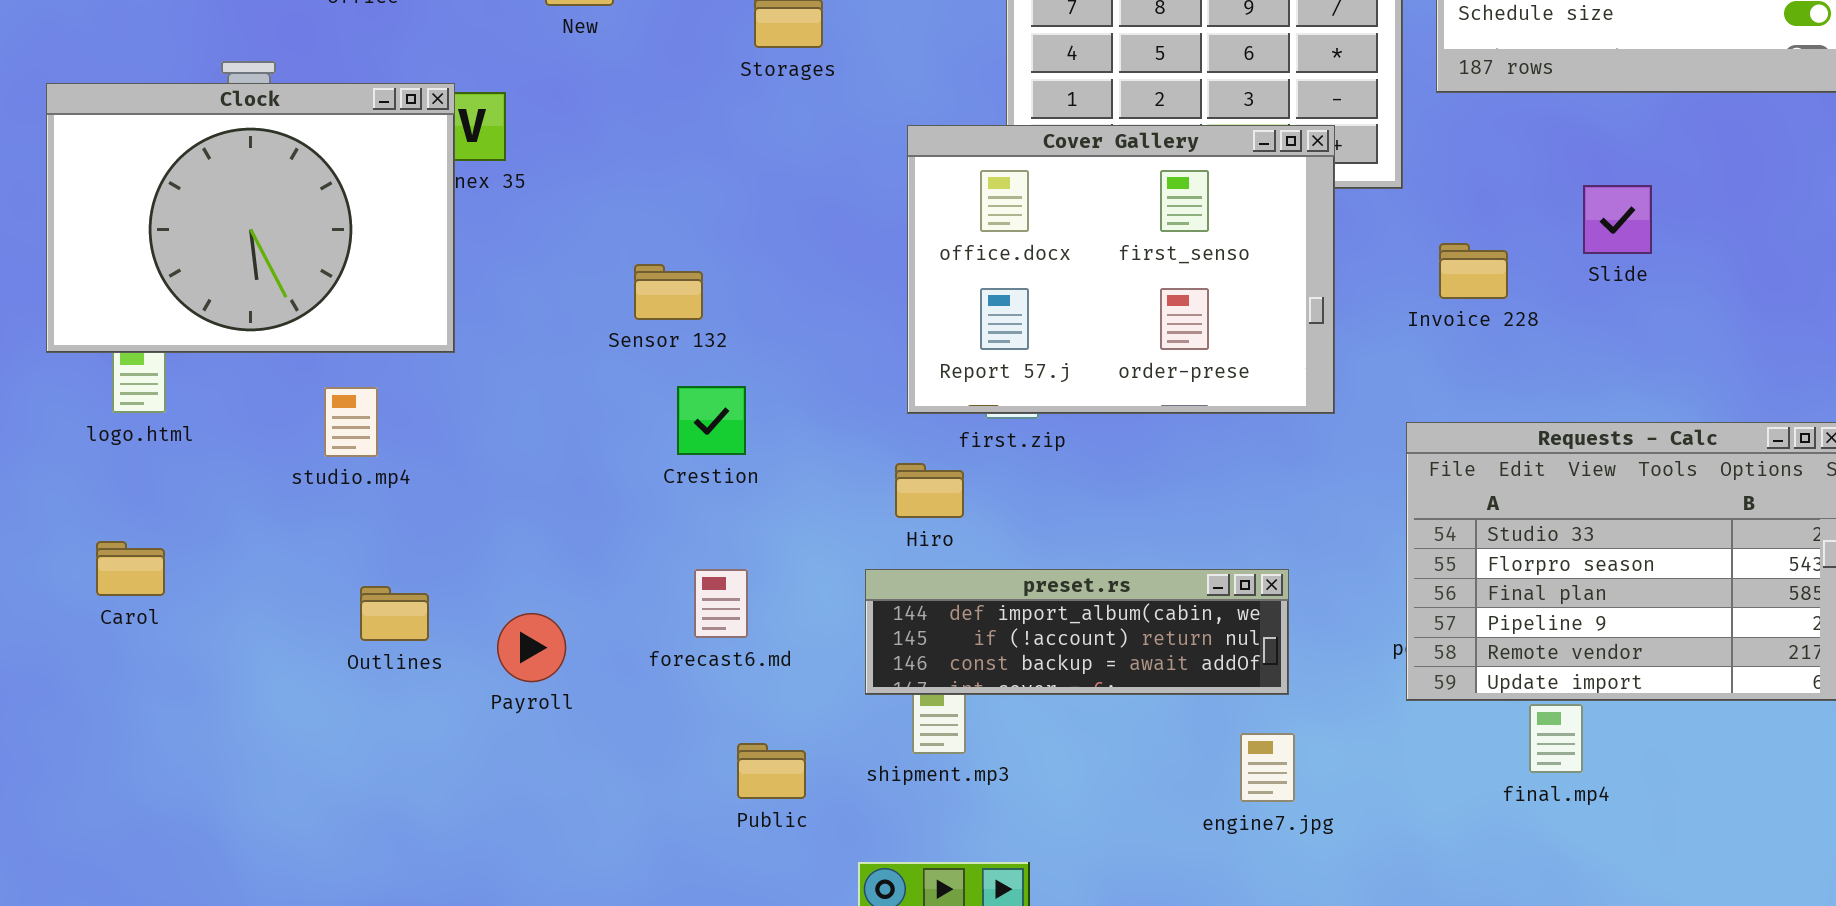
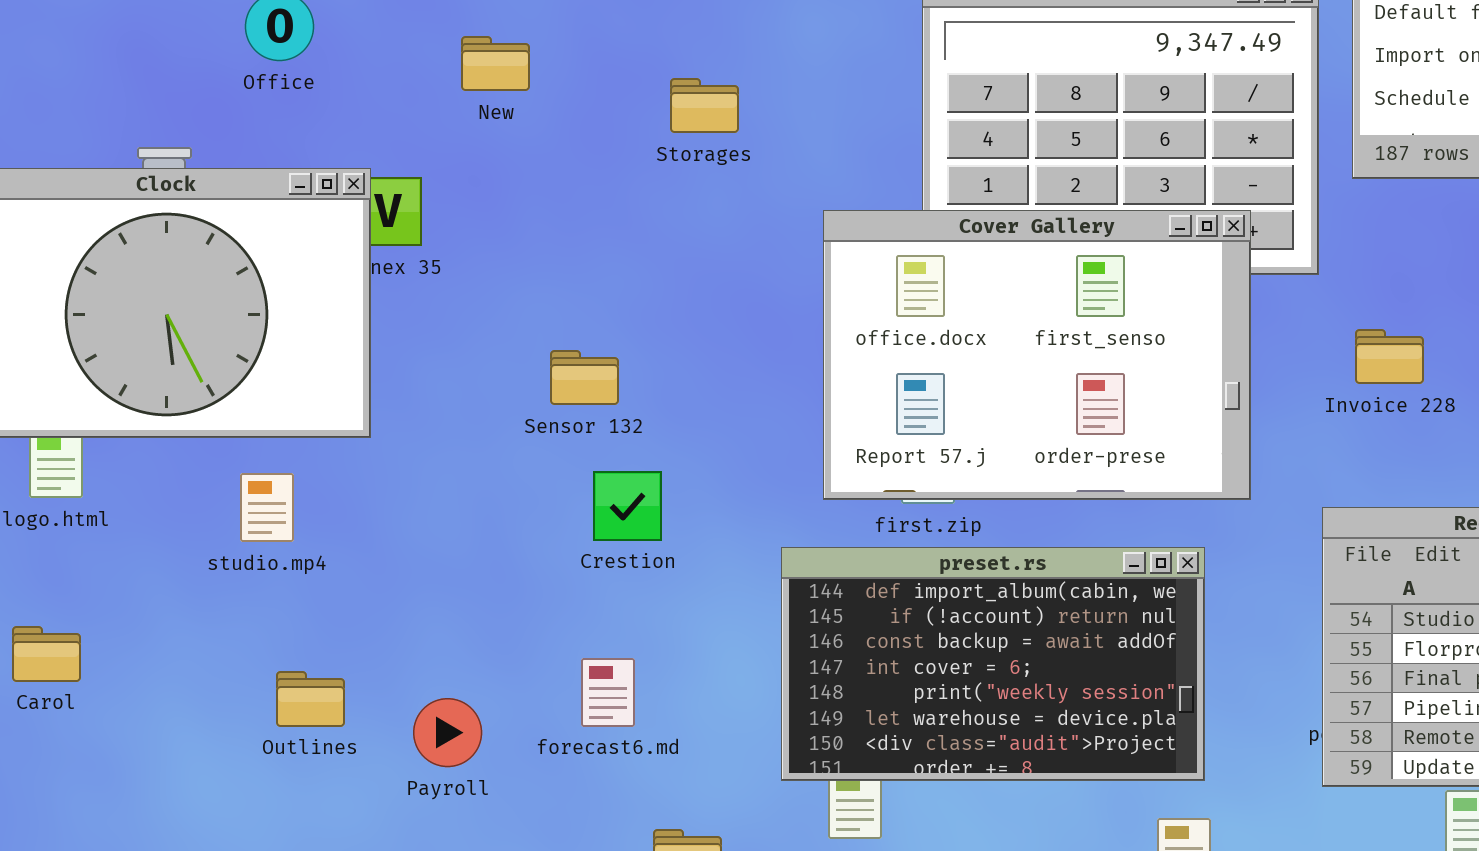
forecast6.md: [694,569,748,638] -> [581,658,635,727], moved
preset.rs: [865,569,1289,695] -> [781,547,1205,781], resized

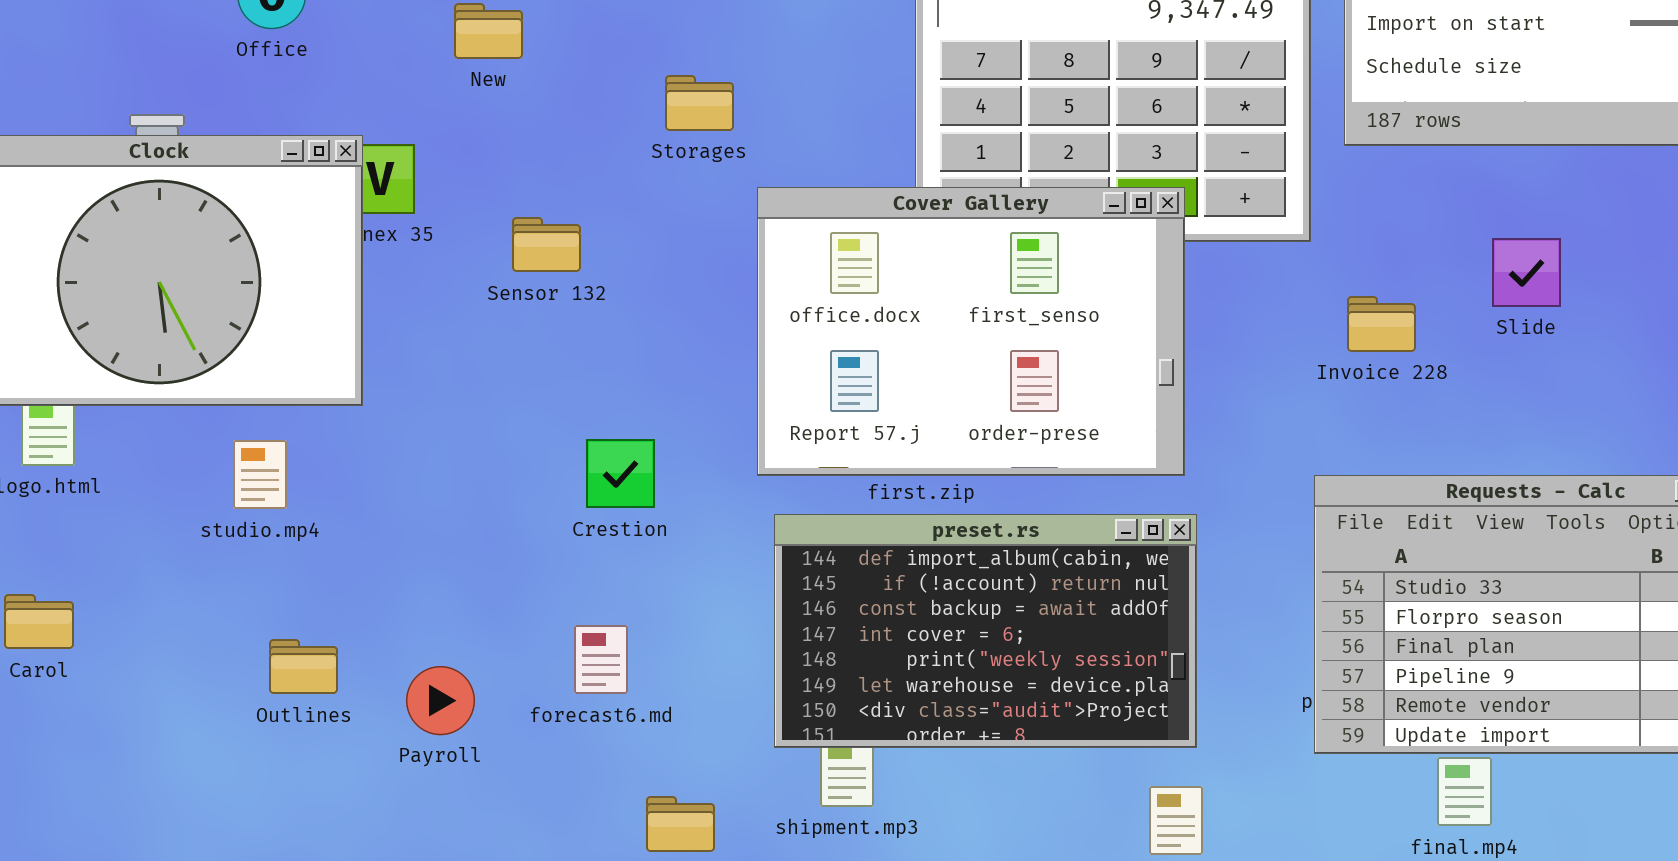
Storages: [670,78,739,133] -> [665,75,734,131], moved
Cover Gallery: [823,210,1251,500] -> [757,187,1185,476], moved
Sensor 132: [550,350,619,405] -> [512,217,581,272], moved

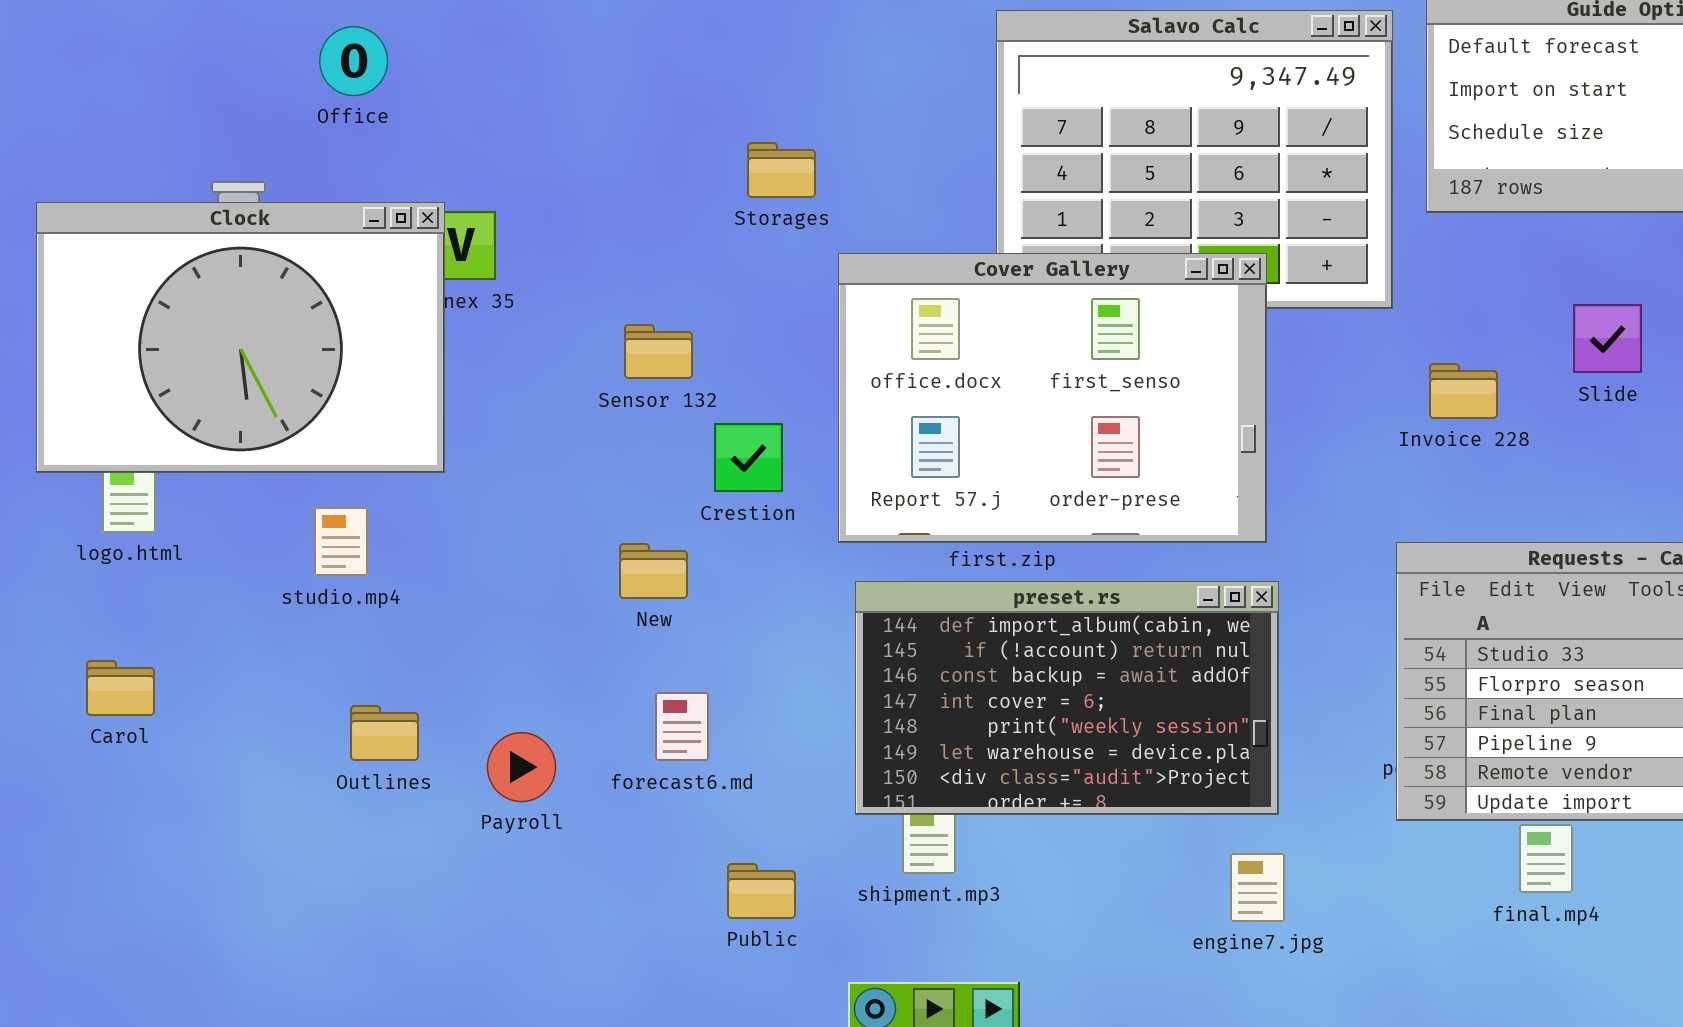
New: [454,3,523,59] -> [619,543,688,599], moved
Sensor 132: [512,217,581,272] -> [624,324,693,379], moved
Crestion: [586,439,655,508] -> [714,423,783,492], moved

-------------------------

Activity
Reproduce every entry word for word, but skip any pictures.

Response box
forecast6.md: [694,569,748,638] -> [581,658,635,727], moved
preset.rs: [865,569,1289,695] -> [781,547,1205,781], resized

Storages: [670,78,739,133] -> [665,75,734,131], moved
Cover Gallery: [823,210,1251,500] -> [757,187,1185,476], moved
Sensor 132: [550,350,619,405] -> [512,217,581,272], moved

New: [454,3,523,59] -> [619,543,688,599], moved
Sensor 132: [512,217,581,272] -> [624,324,693,379], moved
Crestion: [586,439,655,508] -> [714,423,783,492], moved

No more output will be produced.